EXERCISE DETAILS: Exactly as written, retype the lines that run from the line holding "SCALE pin SCK: B13 -> A15" through the end of the records below. Do not include pictures.

(Detected change data)
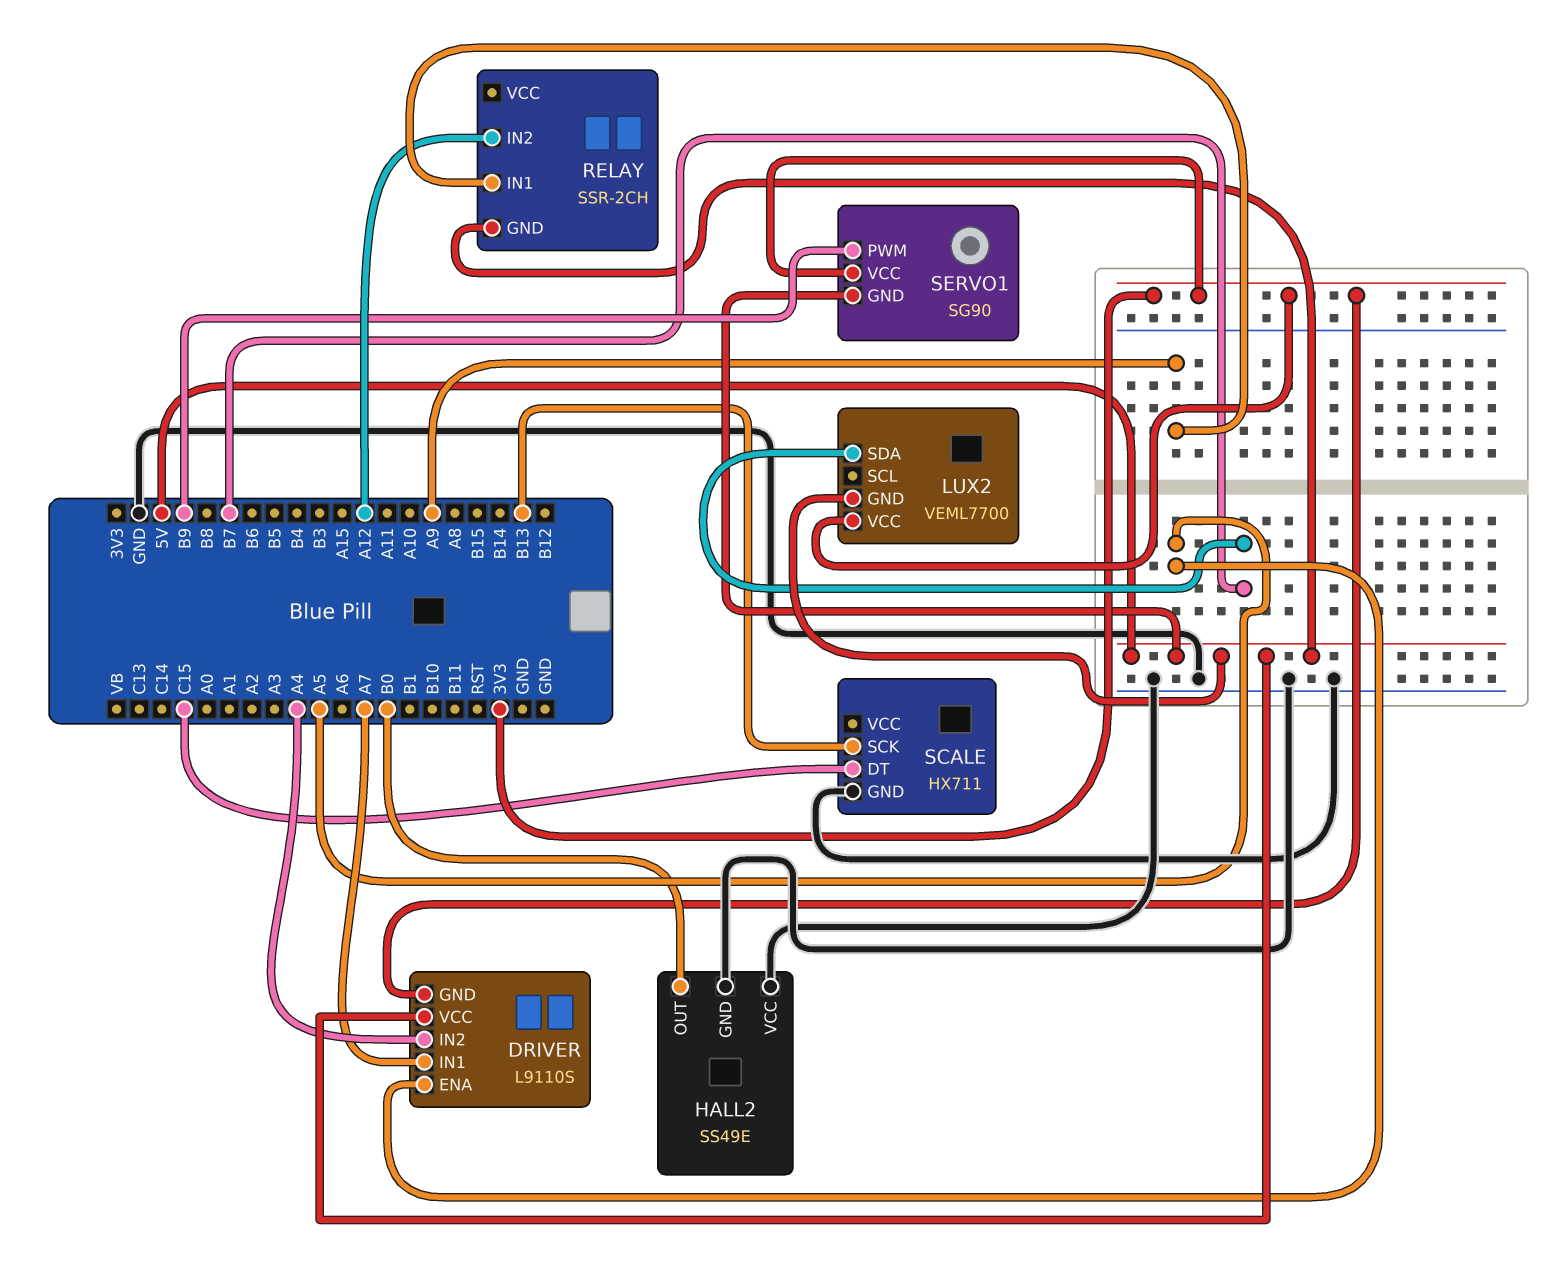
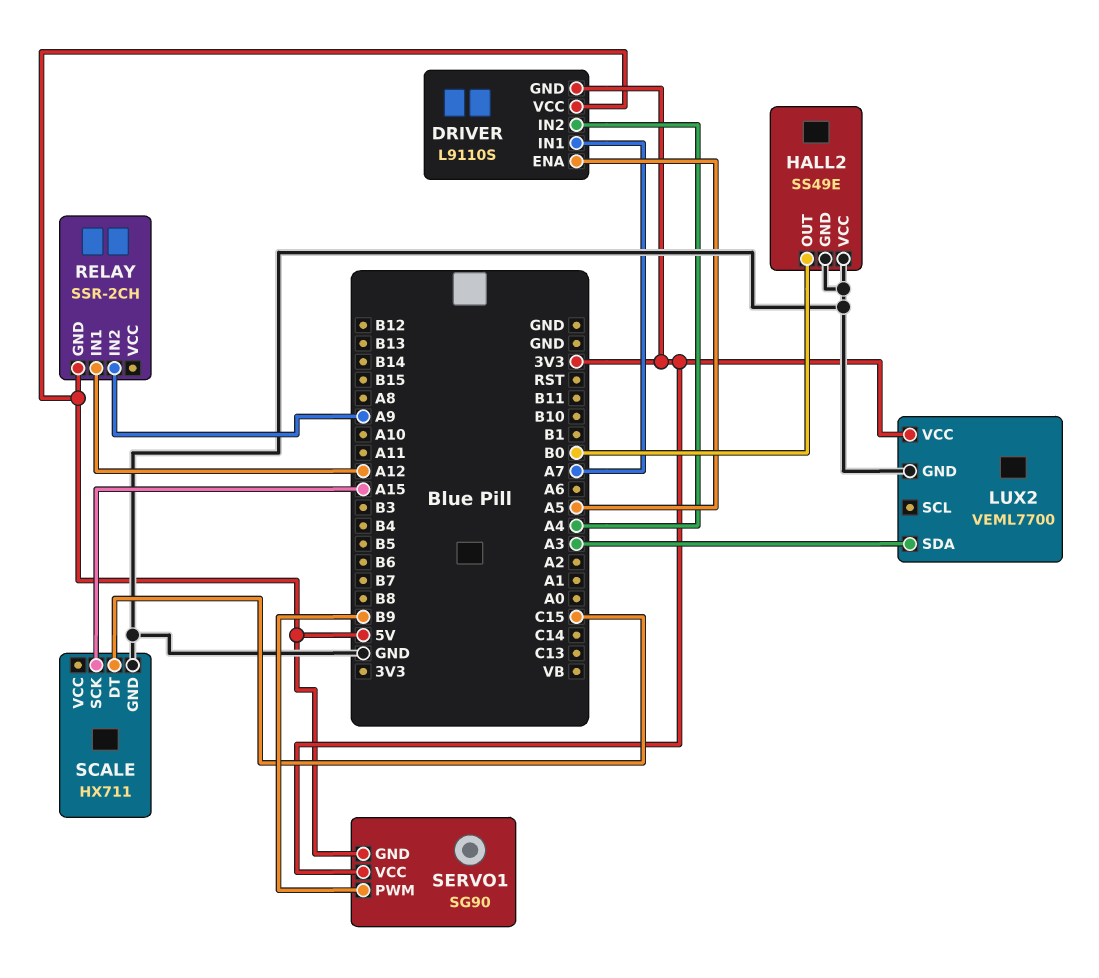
LUX2 pin GND: 5V -> GND
LUX2 pin SDA: B7 -> A3
RELAY pin IN1: A9 -> A12
RELAY pin IN2: A12 -> A9
SCALE pin SCK: B13 -> A15

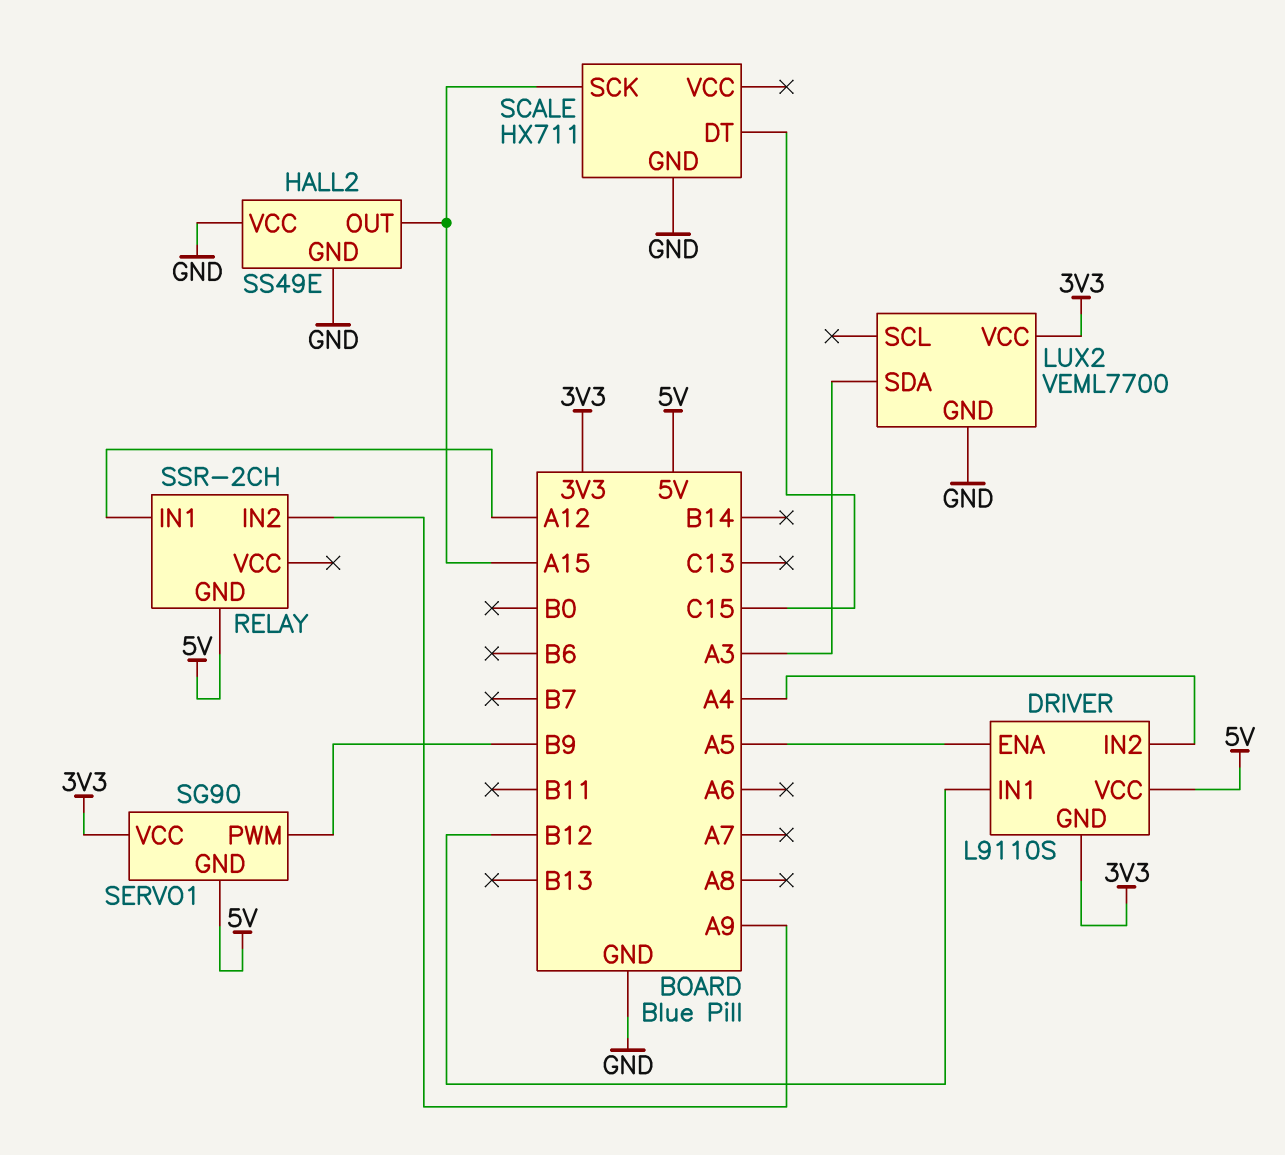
DRIVER pin IN1: A7 -> B12
HALL2 pin OUT: B0 -> A15

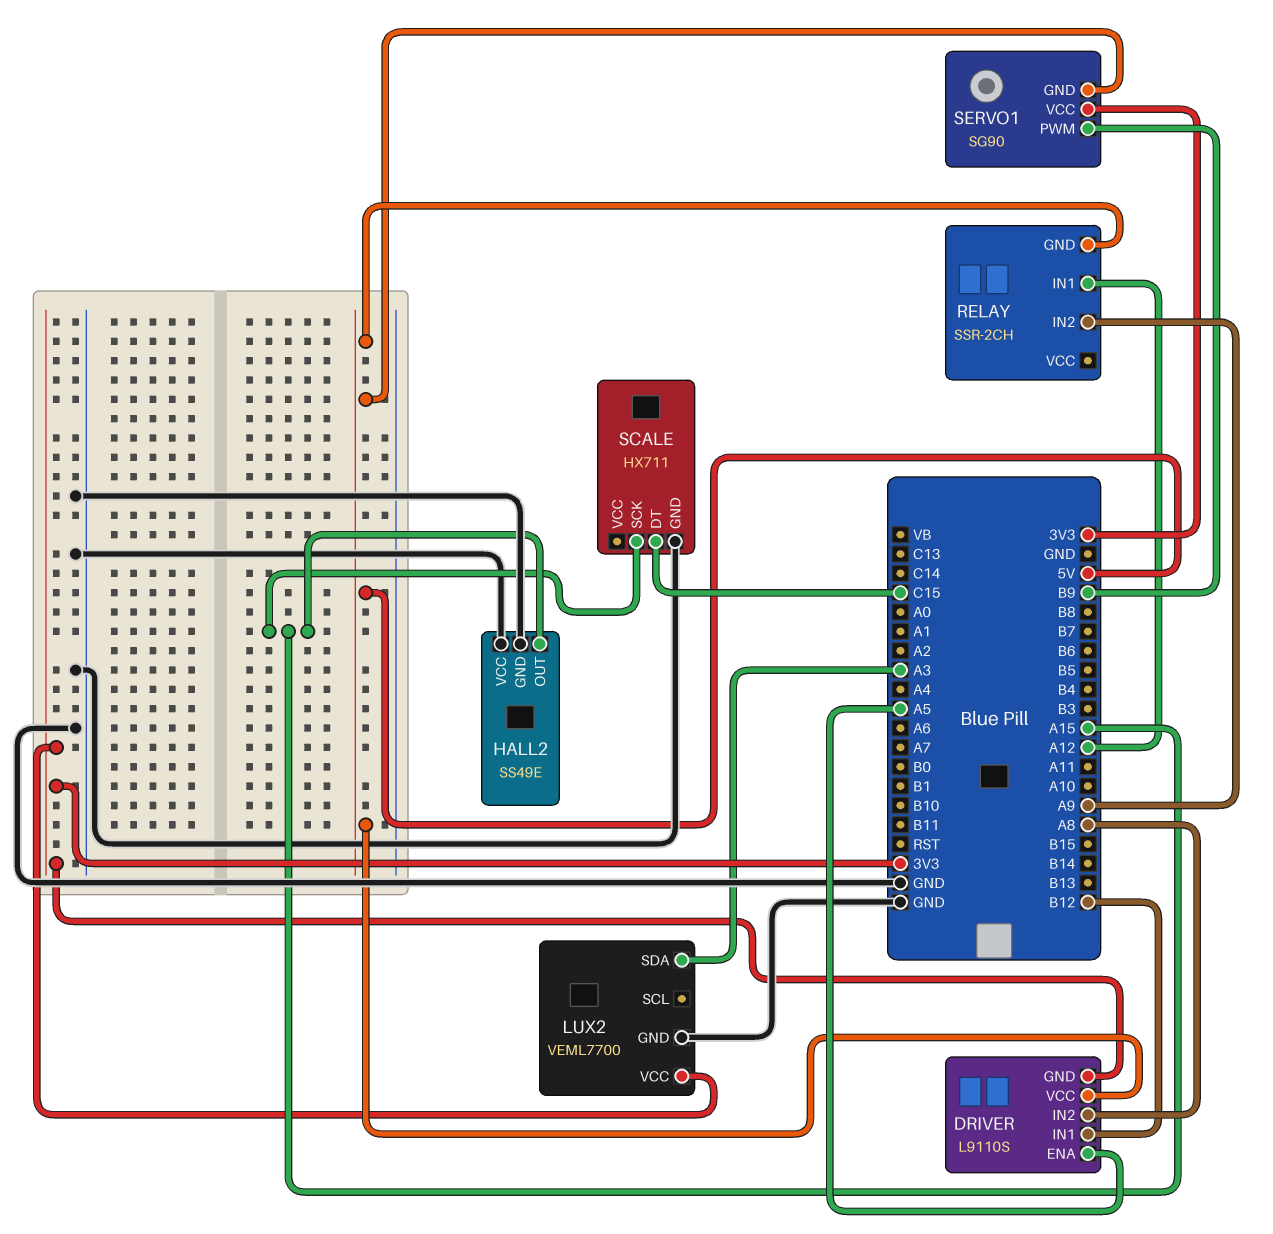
DRIVER pin IN2: A4 -> A8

ANSWER TO THIS EXERCISE:
SCALE pin SCK: B13 -> A15

DRIVER pin IN1: A7 -> B12
HALL2 pin OUT: B0 -> A15

DRIVER pin IN2: A4 -> A8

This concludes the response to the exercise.